→ **Requirements**: Go through the material below and copy all lines with "each".

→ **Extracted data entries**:
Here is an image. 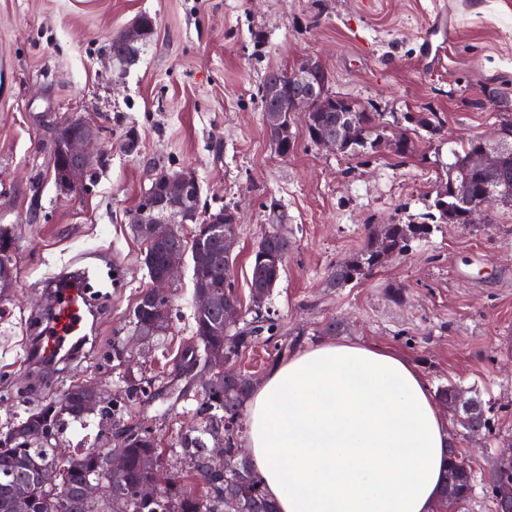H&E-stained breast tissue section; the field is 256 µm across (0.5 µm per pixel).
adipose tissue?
I'll use <instances>...</instances> for the list:
<instances>
[{
  "instance_id": "ef3b65f1",
  "label": "adipose tissue",
  "mask_w": 512,
  "mask_h": 512,
  "mask_svg": "<svg viewBox=\"0 0 512 512\" xmlns=\"http://www.w3.org/2000/svg\"><path fill=\"white\" fill-rule=\"evenodd\" d=\"M247 446L278 512H433L449 445L417 365L322 341L277 363L247 401Z\"/></svg>"
}]
</instances>
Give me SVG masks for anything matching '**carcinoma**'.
Instances as JSON below:
<instances>
[{"label":"carcinoma","instance_id":"obj_1","mask_svg":"<svg viewBox=\"0 0 512 512\" xmlns=\"http://www.w3.org/2000/svg\"><path fill=\"white\" fill-rule=\"evenodd\" d=\"M137 41L119 44L112 39V61L126 63L137 52L136 43H144L154 29V22L142 16L138 23ZM277 86L282 96L301 90L288 84V73L269 72L258 93L261 107H266L268 88ZM501 149L495 169L483 171L475 168L476 155L489 149L482 139L467 143L462 150L453 152L454 161L448 164L445 190L438 193L431 210L424 214L420 224H383L367 227L362 248L356 255L336 264L328 275L327 287L344 288L382 264L388 257L408 252L414 242L425 241L437 224L467 223V206L462 200L478 199L489 192L499 198L506 207L512 206V121L500 125ZM336 135V151L351 157L365 156L378 151L383 140L389 137L388 128L381 121V114L370 112L348 100L329 93L323 86L318 111L312 113L306 135L313 143ZM269 224L252 251L249 277V314L238 322L224 325V309L216 307L207 311H193V333L190 341L179 352L176 364L202 368L207 365L209 351L213 347L224 349L229 371L214 373L207 388L209 400L200 402L193 409L197 424L177 433L173 447L180 449L186 466L174 474L163 466L169 449L152 446L151 434L144 431L139 439L122 444L121 450L128 458L125 476L113 481L107 477L106 456L112 451V439L106 438L98 448H87L69 456L62 463L57 445L63 427L81 423L88 418L82 409L81 384H71L59 396L43 399L29 409L27 416L6 425L12 431L0 436V512H9L8 502L14 493H22L29 500V512H274V505L267 498L261 476L252 463L240 468V472L216 474L209 470L208 451L211 443H223L227 460L237 461V449L242 429V413L251 392V376L236 368L239 356L255 347L261 340H271L279 331L277 319L267 309V301L280 281L288 254L294 241L281 236L279 230V204L269 205ZM224 214V234L236 236L239 221L237 213L227 207L214 212L200 210V193L185 203V223L194 225L191 238L178 231L166 240L140 238L144 245V257L153 258L148 272H159L163 255L172 248L195 252L199 248L200 226L209 218ZM12 238L8 230L0 229V266L15 268L12 255ZM234 259L213 261L203 271L192 270L193 285L204 282L216 293L222 303L240 306L233 279ZM172 308V296L156 297L148 288L140 290L135 305L129 313V323L135 333L148 345H161L171 323H157L153 312L160 308ZM162 380L154 377L140 378L128 384L124 395L105 398L97 417L112 421L120 430L135 429L140 424L127 420L131 409L148 404L158 395ZM460 390L452 385H442L436 390V399L449 408L461 406ZM468 403L475 409L468 427L479 432L490 430V418L485 407L477 399ZM60 465L63 473L60 482L66 489L51 488L42 484L40 471L48 466ZM97 476L104 481L106 491L101 499L87 502L78 494L86 478ZM166 484L164 495L145 500L137 497L136 487L145 482ZM485 487L490 495L494 512H504L512 506V460L494 459L485 475ZM474 493L471 469L459 457L456 446L448 449V464L442 475L441 495L436 512H445L448 501L461 505Z\"/></svg>","mask_w":512,"mask_h":512}]
</instances>
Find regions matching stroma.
Instances as JSON below:
<instances>
[{
	"label": "stroma",
	"mask_w": 512,
	"mask_h": 512,
	"mask_svg": "<svg viewBox=\"0 0 512 512\" xmlns=\"http://www.w3.org/2000/svg\"><path fill=\"white\" fill-rule=\"evenodd\" d=\"M437 0H0V55L9 84L0 89V226L14 242L17 277L0 298V427L40 395L71 381L125 389L139 377H164L191 335L192 267L174 285L172 327L160 346L107 369L113 338L130 336L128 315L149 278L130 217L154 173L192 171L201 208L241 216L234 253L236 291L248 300L252 250L277 202L296 240L269 308L280 332L239 358L238 368L266 376L275 348L318 343L331 320L344 341L375 343L413 361L430 387L453 385L489 410L490 434L468 437L457 413L449 433L483 479L498 449L512 445V210L487 222L441 224L370 276L331 288L327 276L355 255L366 225L419 219L445 186L449 146L483 139L512 109L494 88L512 84V0H457L458 27L444 66L428 69L421 37ZM156 22L151 40L124 66L109 45L141 15ZM319 59L329 90L381 113L411 134L417 152L390 150L352 158L322 148L294 128L280 155L264 124L258 86L266 73ZM434 112L439 129L410 117ZM82 118L101 130L103 160L85 192L61 196L50 172L53 123ZM134 132L138 150L123 149ZM107 257L122 272L100 304L96 335L73 363L48 371L39 392L26 364L42 287L63 268ZM195 401L165 410L137 407L135 420L164 445L193 424Z\"/></svg>",
	"instance_id": "35a3bbf8"
}]
</instances>
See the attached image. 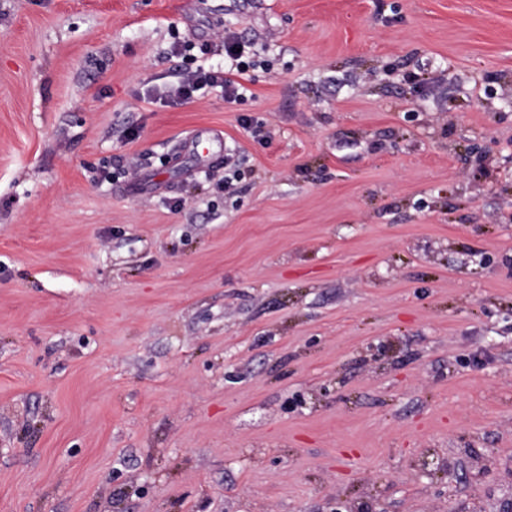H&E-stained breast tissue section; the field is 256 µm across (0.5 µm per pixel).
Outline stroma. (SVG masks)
<instances>
[{
	"label": "stroma",
	"instance_id": "obj_1",
	"mask_svg": "<svg viewBox=\"0 0 512 512\" xmlns=\"http://www.w3.org/2000/svg\"><path fill=\"white\" fill-rule=\"evenodd\" d=\"M0 512H512V0H0ZM237 48H241L237 52ZM249 44L242 41L234 32L228 30L224 33V66L204 67L190 66L185 61V45L174 46L172 52L181 57V65L175 69V80L166 84L162 90L149 96L153 103L163 106L182 105L192 102L199 94L209 89H219L228 102H237L244 99L249 92L246 82L250 81L248 72L256 66L255 53L246 49Z\"/></svg>",
	"mask_w": 512,
	"mask_h": 512
}]
</instances>
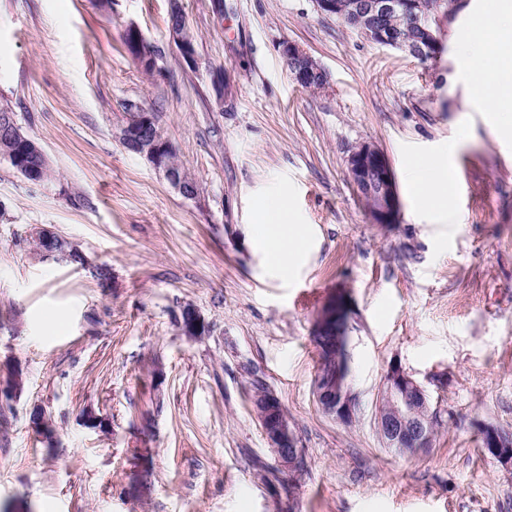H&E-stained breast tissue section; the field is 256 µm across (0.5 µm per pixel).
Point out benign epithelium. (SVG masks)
I'll use <instances>...</instances> for the list:
<instances>
[{
    "label": "benign epithelium",
    "instance_id": "1",
    "mask_svg": "<svg viewBox=\"0 0 512 512\" xmlns=\"http://www.w3.org/2000/svg\"><path fill=\"white\" fill-rule=\"evenodd\" d=\"M314 3L322 15L343 21L351 19L354 29L370 42L399 49L425 62H435L441 57L443 44L436 31L441 12L433 15L422 12L419 0H314ZM169 17L170 40L186 64L196 66L195 47L183 32L185 19L179 0H171ZM124 37L134 54L153 56V49L138 26L127 25ZM281 54L296 84L312 86L319 91L329 86L326 70L299 44L283 43ZM0 133L20 143L19 151L3 155L0 159L14 165L25 179L42 181L40 165L27 161V157L36 156L44 160V149L24 138L9 114L0 120ZM116 137L126 149L146 158L161 170L173 188L187 198L193 197L189 190L192 176L187 171L178 173L172 169L166 158L168 140L152 113L140 108L130 112ZM346 164L356 193L368 201L366 210L371 223H397L401 201L394 172L384 150L372 142H362L349 152ZM346 316L343 302L333 299L317 317L314 341L322 357V370L315 378L314 395L324 414L348 424L355 415V399L350 391L349 373L341 367ZM181 326L189 336H201L207 330L205 320L191 307L182 311ZM252 406L278 469L297 473L304 465V453L278 395L264 383L255 391ZM375 421L378 433L388 448L401 453H415L431 445L434 417L426 392L395 363L384 377ZM481 430L483 447L502 465L511 468L512 434L487 425Z\"/></svg>",
    "mask_w": 512,
    "mask_h": 512
}]
</instances>
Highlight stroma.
I'll return each mask as SVG.
<instances>
[{"label":"stroma","mask_w":512,"mask_h":512,"mask_svg":"<svg viewBox=\"0 0 512 512\" xmlns=\"http://www.w3.org/2000/svg\"><path fill=\"white\" fill-rule=\"evenodd\" d=\"M482 2L457 0L437 26L443 54L423 64L313 0H180L191 68L169 38L170 0H0V103L58 173L33 183L0 160V386L22 380L0 402V512H512V470L479 432L512 433V131L470 94L456 49ZM130 24L158 51L154 72L126 51ZM288 41L328 89L294 83ZM134 105L196 198L118 141ZM364 141L389 157L398 223H371L349 179ZM428 155L458 173L442 211L406 180V160ZM283 189L308 230L285 275L253 237ZM37 225L85 263L37 255ZM338 296L359 403L348 424L314 396L315 322ZM187 306L205 335L183 333ZM394 363L436 421L414 454L385 448L375 425ZM252 368L288 412L298 475L277 470Z\"/></svg>","instance_id":"35a3bbf8"}]
</instances>
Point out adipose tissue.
Instances as JSON below:
<instances>
[{
  "instance_id": "ef3b65f1",
  "label": "adipose tissue",
  "mask_w": 512,
  "mask_h": 512,
  "mask_svg": "<svg viewBox=\"0 0 512 512\" xmlns=\"http://www.w3.org/2000/svg\"><path fill=\"white\" fill-rule=\"evenodd\" d=\"M498 8L483 10L479 15L478 41L462 46L474 66H481L484 53L498 59L486 77L472 80L471 94L485 101L493 112L512 111V0H498ZM418 201L424 208L441 210L448 206L447 167L432 158L406 162ZM256 238L268 251L273 266L288 272L306 243L302 225L290 217L287 192H280L265 206Z\"/></svg>"
}]
</instances>
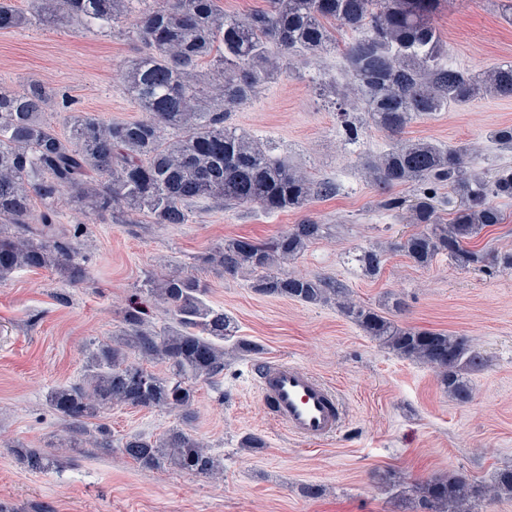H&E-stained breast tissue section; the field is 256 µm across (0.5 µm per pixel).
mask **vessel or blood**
I'll return each instance as SVG.
<instances>
[{
	"mask_svg": "<svg viewBox=\"0 0 512 512\" xmlns=\"http://www.w3.org/2000/svg\"><path fill=\"white\" fill-rule=\"evenodd\" d=\"M256 384L269 418L304 442L334 437L345 419L344 402L334 387L286 360L259 363Z\"/></svg>",
	"mask_w": 512,
	"mask_h": 512,
	"instance_id": "obj_1",
	"label": "vessel or blood"
}]
</instances>
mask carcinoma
<instances>
[{
  "label": "carcinoma",
  "instance_id": "cac0c4a2",
  "mask_svg": "<svg viewBox=\"0 0 512 512\" xmlns=\"http://www.w3.org/2000/svg\"><path fill=\"white\" fill-rule=\"evenodd\" d=\"M33 0L26 15L0 3V30L31 21L46 27L77 21L87 32L127 25L144 50L120 70L127 94L142 116L106 121L73 107L66 96L39 82L21 90L0 87V282L17 270L50 269L68 284L87 280L78 258L76 225H61L63 208L95 217L112 211L141 213L155 224H185L196 200L256 207L268 214L302 211L316 198L335 194L331 182H315L275 156L259 139L227 122L231 109L254 98L294 59L320 58L336 47V29L354 33L344 49L347 90L360 96L365 118L344 119L348 139L366 124L396 136L415 119L471 102L480 93L512 98V62L478 79L448 64V50L431 22L440 0H269L268 8L240 17L224 12L220 0ZM222 82L213 95L207 78ZM56 103L66 112L60 136L43 115ZM489 141L512 149V125L489 132ZM474 146L445 148L423 139H398L367 173L381 189L379 207L399 212L405 200L391 189L424 185L412 207L419 229L398 244L419 268L440 256L462 268L512 269V252L478 246L486 228L504 221L495 199L512 198V165L502 164L490 181L472 165ZM459 200L445 220L433 204L438 188ZM40 204L35 209L34 204ZM310 218L265 241H224L204 258L234 276L255 275L252 287L266 296L310 305H335L366 334L394 354L430 366L458 403L473 399L465 373L483 366L473 340L445 331L403 326L351 298L342 283L285 269L328 234ZM382 251L358 255L369 276L379 274ZM209 288L195 275L152 273L123 314V330L89 352L84 379L51 388L49 406L67 426L62 439L80 447L87 422L113 407L178 412L182 424L157 438L129 435L124 455L148 470L173 469L208 479L224 476V462L184 427L192 418L195 384L224 372V339L232 320L209 304ZM164 306L172 324L157 331L144 304ZM139 356L128 362V353ZM164 363L160 376L144 363ZM91 447H112L103 425ZM13 453L32 472H47L57 459L17 444ZM424 512H475L486 498L512 497V469L490 483L463 475H439L419 486Z\"/></svg>",
  "mask_w": 512,
  "mask_h": 512
}]
</instances>
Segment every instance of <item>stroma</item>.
Returning <instances> with one entry per match:
<instances>
[{
  "label": "stroma",
  "mask_w": 512,
  "mask_h": 512,
  "mask_svg": "<svg viewBox=\"0 0 512 512\" xmlns=\"http://www.w3.org/2000/svg\"><path fill=\"white\" fill-rule=\"evenodd\" d=\"M434 21L454 66L477 76L512 61V14L499 0H442ZM138 50L119 34L68 26L0 31V86L19 90L41 81L79 110L135 120L139 107L113 78ZM319 76L346 83L341 53L297 62L229 116L311 178L336 184L335 194L315 199L306 213L204 201L191 206L186 224L96 217L79 238L87 283L66 286L45 269L20 270L0 282L1 501L17 512L41 506L51 512H420L410 490L415 482L442 473L487 482L512 469V271L462 269L444 257L423 270L397 249L413 226L379 208L380 195L362 168L392 138L367 125L359 139L345 140L340 113L360 111L363 102L354 95L338 106L324 102L314 83ZM504 124L512 125V99L482 94L414 120L402 136L451 148L476 145V168L489 177L501 161L512 162V149L498 150L486 139ZM306 216L328 225L329 234L289 271L334 277L356 301L399 323L469 336L485 358L469 375L470 404H458L429 367L397 357L336 307L258 294L249 274L229 276L203 262L224 240H264ZM376 245L387 252L371 277L350 255ZM160 270L205 280L210 304L258 348L227 357L220 376L196 384L191 429L223 459L217 481L146 470L122 455L121 438L159 436L179 425L176 413L114 408L100 417L112 447L65 448L63 422L47 402L52 387L81 377L95 345L120 333L130 299L148 273ZM396 298L404 310L393 308ZM267 358L302 365L338 389L346 422L336 436L309 444L269 420L252 372ZM249 432L264 435L266 448L241 449ZM18 443L57 456L59 467L29 471L11 452Z\"/></svg>",
  "instance_id": "obj_1"
}]
</instances>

→ **Complete response**:
I'll return each mask as SVG.
I'll return each instance as SVG.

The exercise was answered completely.